(Work instruction):
Find the line with "building: [334,246,412,312] -> none" in the records below. Copy it and every line after it, up to and including the line with "building: [38,143,109,273] -> none".

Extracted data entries
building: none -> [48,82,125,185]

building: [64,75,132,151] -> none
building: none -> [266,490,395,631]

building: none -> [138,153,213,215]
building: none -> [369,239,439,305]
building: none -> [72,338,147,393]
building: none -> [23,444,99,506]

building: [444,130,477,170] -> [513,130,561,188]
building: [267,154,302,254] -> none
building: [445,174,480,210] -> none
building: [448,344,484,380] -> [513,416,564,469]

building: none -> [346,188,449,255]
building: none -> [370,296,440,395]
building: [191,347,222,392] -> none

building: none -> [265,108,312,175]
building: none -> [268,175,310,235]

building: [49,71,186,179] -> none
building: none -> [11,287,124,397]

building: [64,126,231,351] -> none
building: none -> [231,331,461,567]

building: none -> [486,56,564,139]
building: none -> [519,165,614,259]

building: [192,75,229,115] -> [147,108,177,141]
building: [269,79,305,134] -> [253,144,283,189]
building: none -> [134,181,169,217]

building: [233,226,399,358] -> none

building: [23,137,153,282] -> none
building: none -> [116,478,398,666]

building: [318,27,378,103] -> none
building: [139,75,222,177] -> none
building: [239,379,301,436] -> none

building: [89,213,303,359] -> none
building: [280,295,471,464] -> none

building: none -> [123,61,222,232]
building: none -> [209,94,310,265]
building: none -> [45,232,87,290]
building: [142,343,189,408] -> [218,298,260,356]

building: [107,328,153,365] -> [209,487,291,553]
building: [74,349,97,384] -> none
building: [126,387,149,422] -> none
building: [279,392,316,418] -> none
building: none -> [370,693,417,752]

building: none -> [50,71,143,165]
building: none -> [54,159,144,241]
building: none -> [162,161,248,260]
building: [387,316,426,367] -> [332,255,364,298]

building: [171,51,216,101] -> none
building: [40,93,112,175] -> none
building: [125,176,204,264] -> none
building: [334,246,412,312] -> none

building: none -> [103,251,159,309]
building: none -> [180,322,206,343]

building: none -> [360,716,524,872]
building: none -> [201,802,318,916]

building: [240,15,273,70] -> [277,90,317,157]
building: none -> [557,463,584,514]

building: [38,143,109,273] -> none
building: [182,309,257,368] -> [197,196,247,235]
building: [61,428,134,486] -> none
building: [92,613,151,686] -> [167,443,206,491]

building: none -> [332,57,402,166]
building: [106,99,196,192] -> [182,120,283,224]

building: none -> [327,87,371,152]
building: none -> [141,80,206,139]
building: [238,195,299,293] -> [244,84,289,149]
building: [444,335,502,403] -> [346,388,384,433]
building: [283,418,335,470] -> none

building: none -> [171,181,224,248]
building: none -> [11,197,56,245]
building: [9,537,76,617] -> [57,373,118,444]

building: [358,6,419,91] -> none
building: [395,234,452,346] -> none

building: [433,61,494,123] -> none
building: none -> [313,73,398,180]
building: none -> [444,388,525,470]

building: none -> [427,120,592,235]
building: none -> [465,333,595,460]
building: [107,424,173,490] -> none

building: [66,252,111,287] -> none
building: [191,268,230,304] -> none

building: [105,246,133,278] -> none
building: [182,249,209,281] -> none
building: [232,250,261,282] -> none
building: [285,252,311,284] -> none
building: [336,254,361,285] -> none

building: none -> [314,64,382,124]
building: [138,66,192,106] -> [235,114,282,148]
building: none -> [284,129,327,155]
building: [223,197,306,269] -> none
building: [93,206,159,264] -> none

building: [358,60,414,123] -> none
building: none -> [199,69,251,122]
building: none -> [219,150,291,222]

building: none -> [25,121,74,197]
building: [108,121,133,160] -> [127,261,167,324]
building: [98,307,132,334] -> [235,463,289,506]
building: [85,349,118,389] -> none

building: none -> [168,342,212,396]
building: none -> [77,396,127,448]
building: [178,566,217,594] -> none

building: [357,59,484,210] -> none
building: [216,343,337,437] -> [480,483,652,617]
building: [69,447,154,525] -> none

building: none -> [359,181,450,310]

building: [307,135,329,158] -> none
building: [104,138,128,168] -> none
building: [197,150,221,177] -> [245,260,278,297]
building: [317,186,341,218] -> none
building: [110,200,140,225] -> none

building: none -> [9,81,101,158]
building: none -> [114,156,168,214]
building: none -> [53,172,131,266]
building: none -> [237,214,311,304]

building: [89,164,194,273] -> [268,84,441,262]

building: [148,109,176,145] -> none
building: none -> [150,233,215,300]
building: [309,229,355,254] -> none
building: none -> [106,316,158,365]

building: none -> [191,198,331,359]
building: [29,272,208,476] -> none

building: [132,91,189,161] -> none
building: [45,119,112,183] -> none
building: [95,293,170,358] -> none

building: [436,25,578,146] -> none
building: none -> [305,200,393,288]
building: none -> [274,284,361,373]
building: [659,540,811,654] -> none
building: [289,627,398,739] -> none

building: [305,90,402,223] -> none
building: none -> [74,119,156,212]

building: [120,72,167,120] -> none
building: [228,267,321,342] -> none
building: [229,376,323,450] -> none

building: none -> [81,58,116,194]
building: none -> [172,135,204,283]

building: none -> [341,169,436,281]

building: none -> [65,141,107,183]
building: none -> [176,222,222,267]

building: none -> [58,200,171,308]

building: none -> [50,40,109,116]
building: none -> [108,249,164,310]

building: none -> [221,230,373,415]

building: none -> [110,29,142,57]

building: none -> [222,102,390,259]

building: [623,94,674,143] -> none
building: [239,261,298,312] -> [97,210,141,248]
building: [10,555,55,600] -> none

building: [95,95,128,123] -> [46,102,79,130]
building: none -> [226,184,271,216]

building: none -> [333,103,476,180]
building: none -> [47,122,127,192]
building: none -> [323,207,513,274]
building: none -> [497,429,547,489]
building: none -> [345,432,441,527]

(Output of the task):
building: [334,246,412,312] -> none

building: none -> [103,251,159,309]
building: none -> [180,322,206,343]

building: none -> [360,716,524,872]
building: none -> [201,802,318,916]

building: [240,15,273,70] -> [277,90,317,157]
building: none -> [557,463,584,514]

building: [38,143,109,273] -> none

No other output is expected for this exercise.